• **WORK ITEM**: Below are several records. Retype exactly those lines running from the one with "(651, 379) = (304, 495): black" through the one with "(390, 211) = (412, 230): pink", end lines included, and no others.

• **DATA**:
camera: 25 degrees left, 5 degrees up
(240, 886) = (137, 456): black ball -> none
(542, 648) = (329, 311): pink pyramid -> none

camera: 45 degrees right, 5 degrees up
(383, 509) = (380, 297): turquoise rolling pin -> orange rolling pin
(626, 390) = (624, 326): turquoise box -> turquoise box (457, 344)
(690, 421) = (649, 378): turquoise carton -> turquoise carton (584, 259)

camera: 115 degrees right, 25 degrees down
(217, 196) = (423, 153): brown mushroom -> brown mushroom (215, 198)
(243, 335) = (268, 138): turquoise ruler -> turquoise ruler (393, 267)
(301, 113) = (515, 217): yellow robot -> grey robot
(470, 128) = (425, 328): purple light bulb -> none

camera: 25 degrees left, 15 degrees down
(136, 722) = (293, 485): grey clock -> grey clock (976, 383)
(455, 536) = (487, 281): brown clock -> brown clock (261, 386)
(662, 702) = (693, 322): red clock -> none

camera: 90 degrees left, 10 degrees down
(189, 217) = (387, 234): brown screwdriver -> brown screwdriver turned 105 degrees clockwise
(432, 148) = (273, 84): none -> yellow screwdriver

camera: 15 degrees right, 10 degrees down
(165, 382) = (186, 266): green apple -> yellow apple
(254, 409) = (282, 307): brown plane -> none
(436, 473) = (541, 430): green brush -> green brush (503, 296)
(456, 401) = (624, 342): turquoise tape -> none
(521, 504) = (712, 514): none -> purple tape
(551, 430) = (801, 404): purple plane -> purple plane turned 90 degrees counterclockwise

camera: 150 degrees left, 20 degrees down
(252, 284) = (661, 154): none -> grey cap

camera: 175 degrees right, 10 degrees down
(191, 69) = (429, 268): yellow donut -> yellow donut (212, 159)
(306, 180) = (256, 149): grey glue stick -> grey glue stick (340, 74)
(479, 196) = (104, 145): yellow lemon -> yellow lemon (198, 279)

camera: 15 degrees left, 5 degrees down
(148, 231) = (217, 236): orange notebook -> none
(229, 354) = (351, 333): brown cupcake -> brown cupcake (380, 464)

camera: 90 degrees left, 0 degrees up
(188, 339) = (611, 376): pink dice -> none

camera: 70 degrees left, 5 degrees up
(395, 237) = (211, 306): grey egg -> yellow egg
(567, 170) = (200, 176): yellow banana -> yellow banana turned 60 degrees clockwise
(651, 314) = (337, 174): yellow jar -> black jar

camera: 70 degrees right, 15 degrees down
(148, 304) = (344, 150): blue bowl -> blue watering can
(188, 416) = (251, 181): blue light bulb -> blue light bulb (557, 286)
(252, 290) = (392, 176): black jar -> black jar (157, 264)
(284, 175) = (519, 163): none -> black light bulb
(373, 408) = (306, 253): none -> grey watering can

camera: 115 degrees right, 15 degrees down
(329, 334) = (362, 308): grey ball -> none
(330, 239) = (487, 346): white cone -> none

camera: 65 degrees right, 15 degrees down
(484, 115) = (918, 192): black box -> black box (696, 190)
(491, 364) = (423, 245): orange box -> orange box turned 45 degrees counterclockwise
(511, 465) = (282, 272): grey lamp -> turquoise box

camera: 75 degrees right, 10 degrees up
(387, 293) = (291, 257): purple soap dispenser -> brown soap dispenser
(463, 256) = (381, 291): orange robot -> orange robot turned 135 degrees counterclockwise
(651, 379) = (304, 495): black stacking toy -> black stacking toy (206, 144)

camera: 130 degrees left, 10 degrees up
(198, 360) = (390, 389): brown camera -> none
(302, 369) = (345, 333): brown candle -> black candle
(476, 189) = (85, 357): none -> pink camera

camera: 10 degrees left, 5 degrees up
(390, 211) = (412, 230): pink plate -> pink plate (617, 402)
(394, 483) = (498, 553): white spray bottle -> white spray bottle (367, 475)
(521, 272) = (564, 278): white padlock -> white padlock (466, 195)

• **YOUR SOLUTION**:
(651, 379) = (304, 495): black stacking toy -> black stacking toy (206, 144)

camera: 130 degrees left, 10 degrees up
(198, 360) = (390, 389): brown camera -> none
(302, 369) = (345, 333): brown candle -> black candle
(476, 189) = (85, 357): none -> pink camera

camera: 10 degrees left, 5 degrees up
(390, 211) = (412, 230): pink plate -> pink plate (617, 402)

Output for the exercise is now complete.